(Object state comparisons)

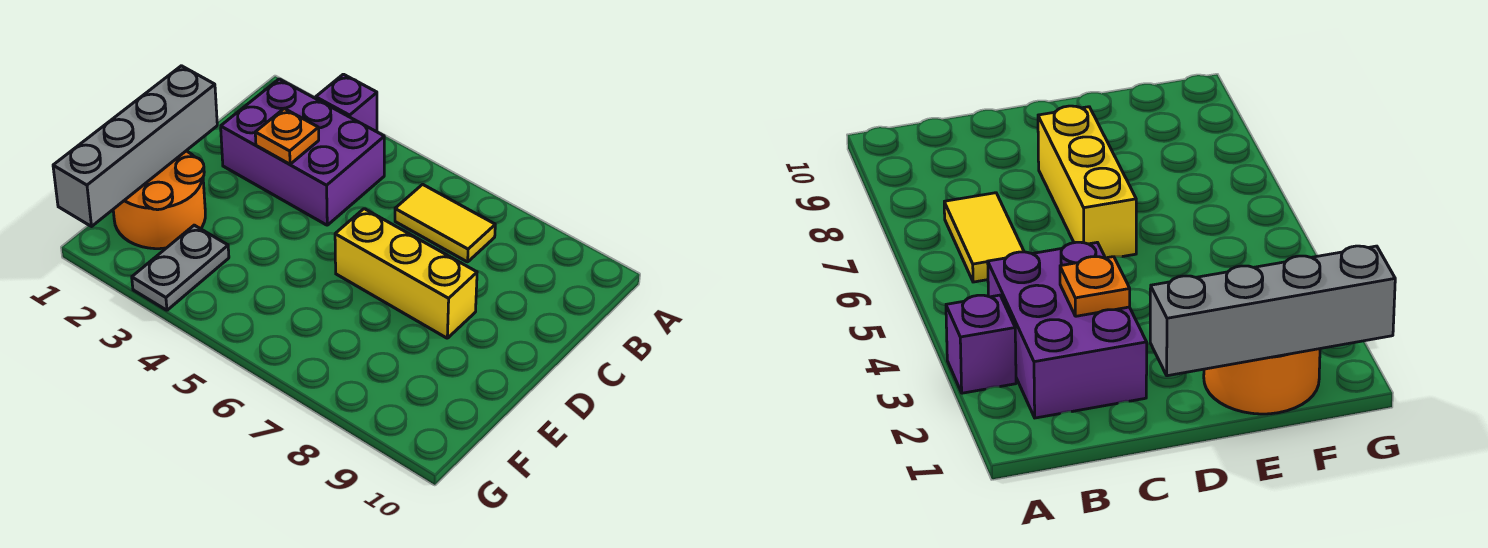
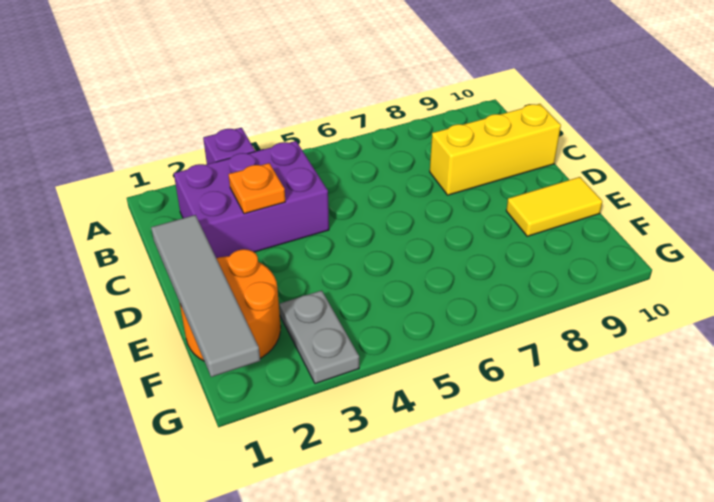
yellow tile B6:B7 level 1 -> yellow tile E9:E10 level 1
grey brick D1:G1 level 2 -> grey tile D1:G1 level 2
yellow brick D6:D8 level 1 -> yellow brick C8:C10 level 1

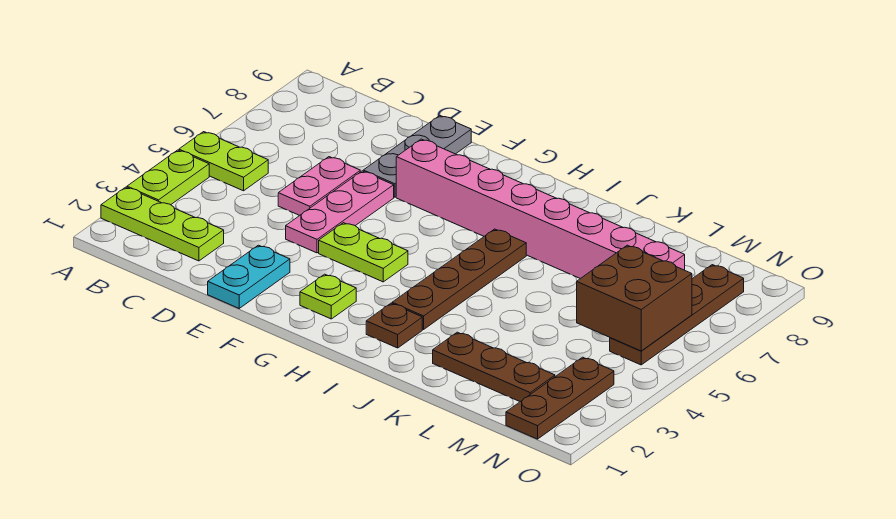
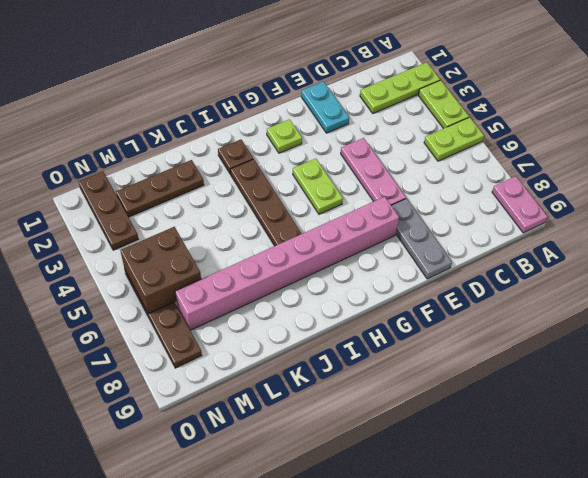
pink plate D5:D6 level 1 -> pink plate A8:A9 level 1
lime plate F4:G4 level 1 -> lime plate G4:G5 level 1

==

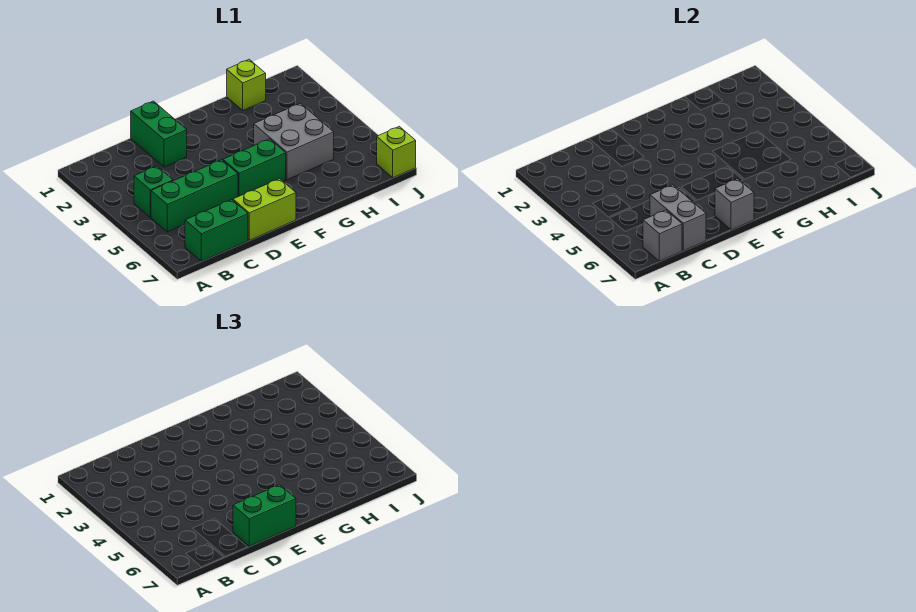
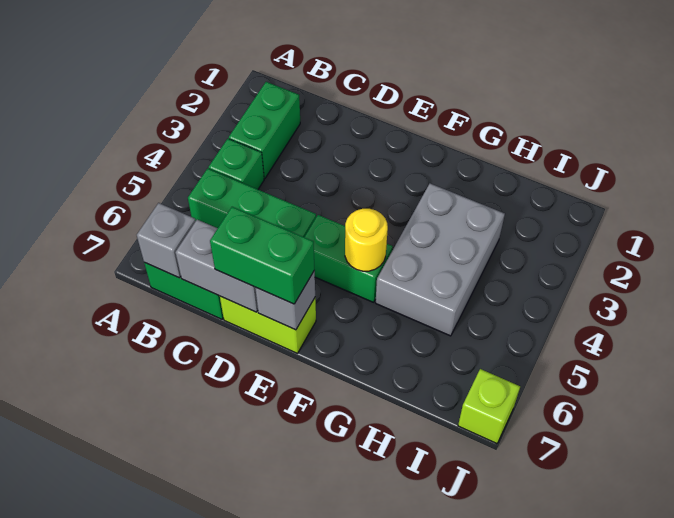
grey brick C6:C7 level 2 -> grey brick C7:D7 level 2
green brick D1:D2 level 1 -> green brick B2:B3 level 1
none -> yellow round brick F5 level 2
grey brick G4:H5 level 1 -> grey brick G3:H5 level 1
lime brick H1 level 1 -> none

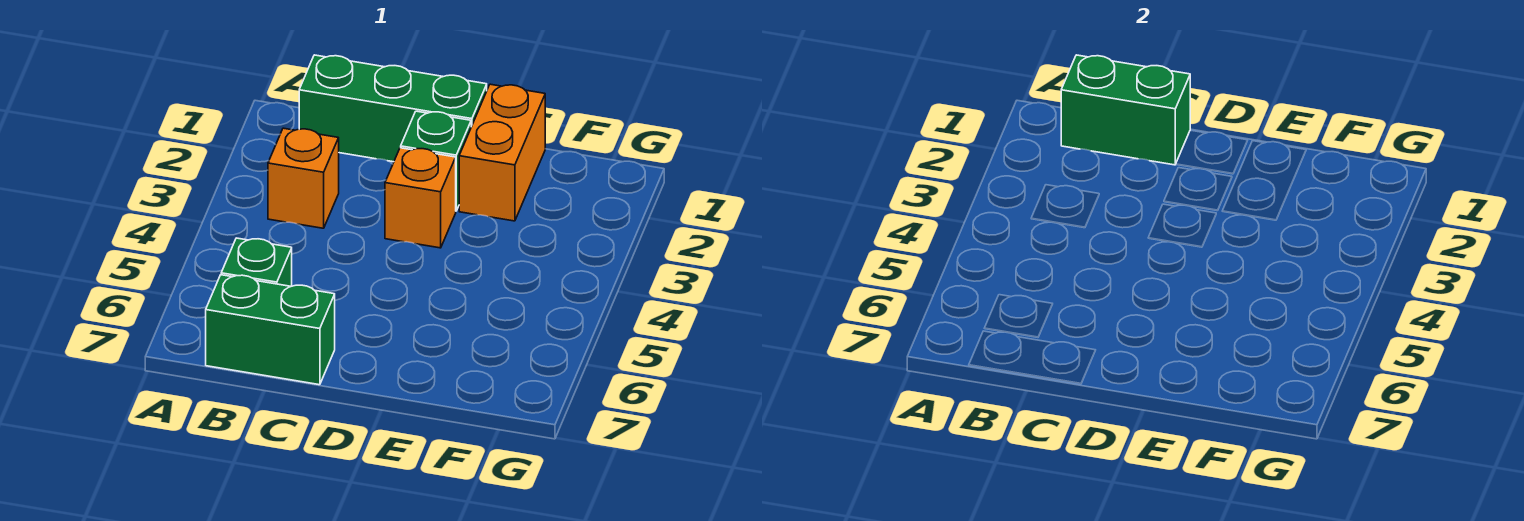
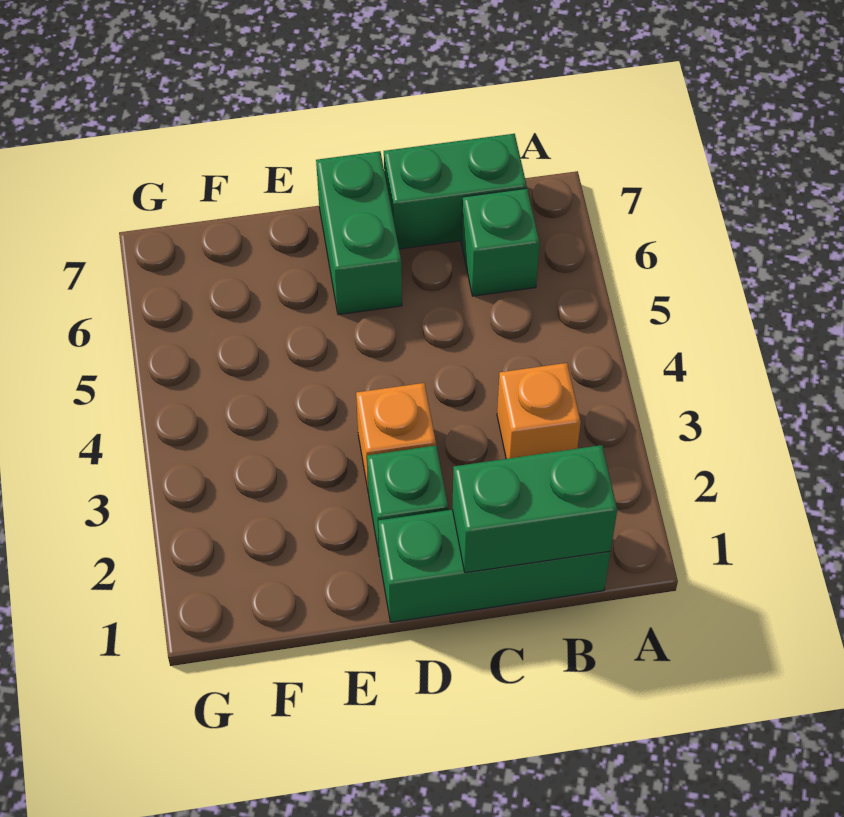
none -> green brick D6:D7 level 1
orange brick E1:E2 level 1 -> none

### EXERCISE DESCRIPTION
From the records above, copy only the lines running from the line holding "grey brick C6:C7" through the line holding "orange brick E1:E2 level 1 -> none", with no pictures.

### SOLUTION TO THE PROBLEM
grey brick C6:C7 level 2 -> grey brick C7:D7 level 2
green brick D1:D2 level 1 -> green brick B2:B3 level 1
none -> yellow round brick F5 level 2
grey brick G4:H5 level 1 -> grey brick G3:H5 level 1
lime brick H1 level 1 -> none

none -> green brick D6:D7 level 1
orange brick E1:E2 level 1 -> none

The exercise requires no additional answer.